**Task directions**
Write out exactly the lines of the material below, beginning at the top and ending at the line that contains "(794, 391) = (682, 674): none".

**Provided records**
########

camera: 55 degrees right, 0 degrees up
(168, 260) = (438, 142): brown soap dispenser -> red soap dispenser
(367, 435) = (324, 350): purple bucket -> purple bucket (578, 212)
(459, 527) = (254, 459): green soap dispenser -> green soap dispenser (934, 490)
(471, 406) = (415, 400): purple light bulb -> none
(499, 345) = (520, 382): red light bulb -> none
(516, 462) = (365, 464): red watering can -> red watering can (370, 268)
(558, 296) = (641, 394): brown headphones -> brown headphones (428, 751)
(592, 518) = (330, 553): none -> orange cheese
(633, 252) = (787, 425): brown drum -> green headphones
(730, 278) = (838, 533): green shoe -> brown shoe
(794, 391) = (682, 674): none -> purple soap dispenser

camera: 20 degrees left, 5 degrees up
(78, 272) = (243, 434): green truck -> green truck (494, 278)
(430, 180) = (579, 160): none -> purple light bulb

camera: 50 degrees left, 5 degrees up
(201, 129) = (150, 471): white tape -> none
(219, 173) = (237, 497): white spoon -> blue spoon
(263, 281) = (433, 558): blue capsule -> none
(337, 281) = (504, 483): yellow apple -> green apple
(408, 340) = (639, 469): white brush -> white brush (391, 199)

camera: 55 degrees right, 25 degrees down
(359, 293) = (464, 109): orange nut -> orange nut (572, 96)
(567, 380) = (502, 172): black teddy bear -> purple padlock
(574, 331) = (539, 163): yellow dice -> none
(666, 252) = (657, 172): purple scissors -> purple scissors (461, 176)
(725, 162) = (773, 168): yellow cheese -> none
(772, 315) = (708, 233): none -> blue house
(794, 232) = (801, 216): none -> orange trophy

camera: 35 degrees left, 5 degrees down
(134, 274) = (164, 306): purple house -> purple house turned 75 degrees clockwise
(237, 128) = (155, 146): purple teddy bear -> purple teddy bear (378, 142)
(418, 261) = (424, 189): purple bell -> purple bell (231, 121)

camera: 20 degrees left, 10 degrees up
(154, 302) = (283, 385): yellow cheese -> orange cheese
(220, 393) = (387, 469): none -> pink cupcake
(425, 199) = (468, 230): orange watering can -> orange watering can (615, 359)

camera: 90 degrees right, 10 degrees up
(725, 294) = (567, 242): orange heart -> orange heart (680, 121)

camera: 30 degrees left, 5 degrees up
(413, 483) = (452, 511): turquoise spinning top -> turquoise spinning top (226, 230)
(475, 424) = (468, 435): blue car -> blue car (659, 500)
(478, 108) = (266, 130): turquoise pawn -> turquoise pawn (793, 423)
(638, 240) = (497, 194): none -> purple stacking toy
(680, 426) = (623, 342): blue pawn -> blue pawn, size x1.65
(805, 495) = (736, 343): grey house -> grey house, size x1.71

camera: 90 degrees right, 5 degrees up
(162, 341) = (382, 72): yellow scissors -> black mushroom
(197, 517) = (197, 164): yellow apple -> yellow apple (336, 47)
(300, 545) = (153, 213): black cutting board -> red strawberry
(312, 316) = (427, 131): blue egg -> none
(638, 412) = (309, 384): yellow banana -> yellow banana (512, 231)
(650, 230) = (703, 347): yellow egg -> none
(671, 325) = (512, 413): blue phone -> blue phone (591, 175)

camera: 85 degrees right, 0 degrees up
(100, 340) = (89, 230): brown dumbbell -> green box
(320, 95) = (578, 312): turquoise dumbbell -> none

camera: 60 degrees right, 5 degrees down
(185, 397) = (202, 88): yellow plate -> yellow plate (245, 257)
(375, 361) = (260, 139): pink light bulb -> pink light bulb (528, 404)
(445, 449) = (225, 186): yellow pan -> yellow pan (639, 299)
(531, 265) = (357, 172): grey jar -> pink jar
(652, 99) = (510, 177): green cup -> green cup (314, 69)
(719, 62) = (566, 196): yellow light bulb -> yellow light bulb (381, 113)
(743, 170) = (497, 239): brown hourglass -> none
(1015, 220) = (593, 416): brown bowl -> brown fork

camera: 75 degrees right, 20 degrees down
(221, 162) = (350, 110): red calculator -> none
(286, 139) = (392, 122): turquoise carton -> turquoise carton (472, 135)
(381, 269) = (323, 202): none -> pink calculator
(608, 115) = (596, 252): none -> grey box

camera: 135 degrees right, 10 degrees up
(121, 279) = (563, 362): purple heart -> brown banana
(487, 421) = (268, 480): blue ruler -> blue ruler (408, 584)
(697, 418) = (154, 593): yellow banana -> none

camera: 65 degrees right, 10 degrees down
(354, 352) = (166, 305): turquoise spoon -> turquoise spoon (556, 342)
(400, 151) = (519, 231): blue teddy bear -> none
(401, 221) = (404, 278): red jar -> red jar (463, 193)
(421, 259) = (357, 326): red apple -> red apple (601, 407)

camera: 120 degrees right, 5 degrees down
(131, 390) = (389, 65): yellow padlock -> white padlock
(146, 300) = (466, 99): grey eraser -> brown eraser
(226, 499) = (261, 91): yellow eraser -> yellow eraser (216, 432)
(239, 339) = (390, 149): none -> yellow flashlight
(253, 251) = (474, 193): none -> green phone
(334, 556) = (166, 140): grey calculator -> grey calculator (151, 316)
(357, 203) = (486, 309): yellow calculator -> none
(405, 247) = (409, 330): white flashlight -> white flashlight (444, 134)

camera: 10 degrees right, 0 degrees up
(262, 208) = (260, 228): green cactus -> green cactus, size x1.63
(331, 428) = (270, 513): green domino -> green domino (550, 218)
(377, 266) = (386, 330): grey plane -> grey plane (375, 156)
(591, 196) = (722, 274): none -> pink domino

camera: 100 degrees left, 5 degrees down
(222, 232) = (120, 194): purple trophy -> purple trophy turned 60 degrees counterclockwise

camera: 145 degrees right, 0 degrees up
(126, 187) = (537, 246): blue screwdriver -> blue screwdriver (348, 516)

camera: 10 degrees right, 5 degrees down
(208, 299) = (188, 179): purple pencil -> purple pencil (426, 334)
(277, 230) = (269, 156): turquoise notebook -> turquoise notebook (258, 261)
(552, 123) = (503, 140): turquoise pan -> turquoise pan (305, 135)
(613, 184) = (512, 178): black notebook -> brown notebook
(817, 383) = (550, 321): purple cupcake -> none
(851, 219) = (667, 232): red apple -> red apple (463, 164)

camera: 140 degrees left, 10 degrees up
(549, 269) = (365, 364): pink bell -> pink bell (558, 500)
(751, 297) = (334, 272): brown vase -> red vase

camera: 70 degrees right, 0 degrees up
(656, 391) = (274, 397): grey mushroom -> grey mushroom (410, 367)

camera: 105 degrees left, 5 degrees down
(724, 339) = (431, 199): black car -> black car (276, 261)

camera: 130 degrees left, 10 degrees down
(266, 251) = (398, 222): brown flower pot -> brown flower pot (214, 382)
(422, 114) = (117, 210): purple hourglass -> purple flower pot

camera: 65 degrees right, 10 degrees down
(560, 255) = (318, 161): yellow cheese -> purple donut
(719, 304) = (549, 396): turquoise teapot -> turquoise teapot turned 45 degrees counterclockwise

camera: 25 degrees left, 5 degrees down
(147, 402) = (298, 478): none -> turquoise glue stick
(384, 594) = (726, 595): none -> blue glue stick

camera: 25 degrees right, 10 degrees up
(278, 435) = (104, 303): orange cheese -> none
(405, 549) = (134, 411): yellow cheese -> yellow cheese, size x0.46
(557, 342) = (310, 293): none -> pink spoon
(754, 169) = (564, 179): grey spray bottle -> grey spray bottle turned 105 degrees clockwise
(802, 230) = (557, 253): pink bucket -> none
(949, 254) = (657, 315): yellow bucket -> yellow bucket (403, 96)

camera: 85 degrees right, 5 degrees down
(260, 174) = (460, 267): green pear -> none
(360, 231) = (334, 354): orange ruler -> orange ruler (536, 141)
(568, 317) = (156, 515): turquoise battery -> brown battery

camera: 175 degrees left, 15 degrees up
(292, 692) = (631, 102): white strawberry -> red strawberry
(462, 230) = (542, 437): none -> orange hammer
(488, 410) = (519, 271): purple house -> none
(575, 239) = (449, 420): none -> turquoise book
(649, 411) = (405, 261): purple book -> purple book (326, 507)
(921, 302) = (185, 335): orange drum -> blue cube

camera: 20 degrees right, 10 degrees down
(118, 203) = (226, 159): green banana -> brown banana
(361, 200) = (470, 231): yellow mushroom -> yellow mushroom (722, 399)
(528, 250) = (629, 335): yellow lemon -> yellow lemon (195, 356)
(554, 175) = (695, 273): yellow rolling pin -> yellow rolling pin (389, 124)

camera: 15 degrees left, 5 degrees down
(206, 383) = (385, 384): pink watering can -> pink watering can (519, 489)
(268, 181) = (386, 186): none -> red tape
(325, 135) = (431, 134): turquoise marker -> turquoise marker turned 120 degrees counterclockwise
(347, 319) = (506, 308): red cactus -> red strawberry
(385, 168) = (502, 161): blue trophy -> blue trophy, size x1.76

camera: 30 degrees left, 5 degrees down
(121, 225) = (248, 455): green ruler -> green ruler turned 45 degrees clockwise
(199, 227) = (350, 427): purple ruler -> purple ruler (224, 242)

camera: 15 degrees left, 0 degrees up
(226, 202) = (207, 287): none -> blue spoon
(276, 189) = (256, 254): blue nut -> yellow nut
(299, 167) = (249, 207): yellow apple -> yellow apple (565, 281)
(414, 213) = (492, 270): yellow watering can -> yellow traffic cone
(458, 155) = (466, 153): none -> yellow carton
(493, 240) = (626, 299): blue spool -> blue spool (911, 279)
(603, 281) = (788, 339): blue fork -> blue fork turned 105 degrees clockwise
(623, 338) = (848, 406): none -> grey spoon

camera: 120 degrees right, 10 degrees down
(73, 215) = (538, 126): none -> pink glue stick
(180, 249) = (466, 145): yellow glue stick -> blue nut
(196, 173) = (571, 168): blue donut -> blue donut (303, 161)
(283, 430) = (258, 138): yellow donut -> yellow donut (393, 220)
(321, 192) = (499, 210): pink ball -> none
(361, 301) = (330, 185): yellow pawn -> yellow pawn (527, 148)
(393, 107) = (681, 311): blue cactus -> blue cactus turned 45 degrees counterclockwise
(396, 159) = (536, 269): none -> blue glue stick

########

**Task result**
camera: 55 degrees right, 0 degrees up
(168, 260) = (438, 142): brown soap dispenser -> red soap dispenser
(367, 435) = (324, 350): purple bucket -> purple bucket (578, 212)
(459, 527) = (254, 459): green soap dispenser -> green soap dispenser (934, 490)
(471, 406) = (415, 400): purple light bulb -> none
(499, 345) = (520, 382): red light bulb -> none
(516, 462) = (365, 464): red watering can -> red watering can (370, 268)
(558, 296) = (641, 394): brown headphones -> brown headphones (428, 751)
(592, 518) = (330, 553): none -> orange cheese
(633, 252) = (787, 425): brown drum -> green headphones
(730, 278) = (838, 533): green shoe -> brown shoe
(794, 391) = (682, 674): none -> purple soap dispenser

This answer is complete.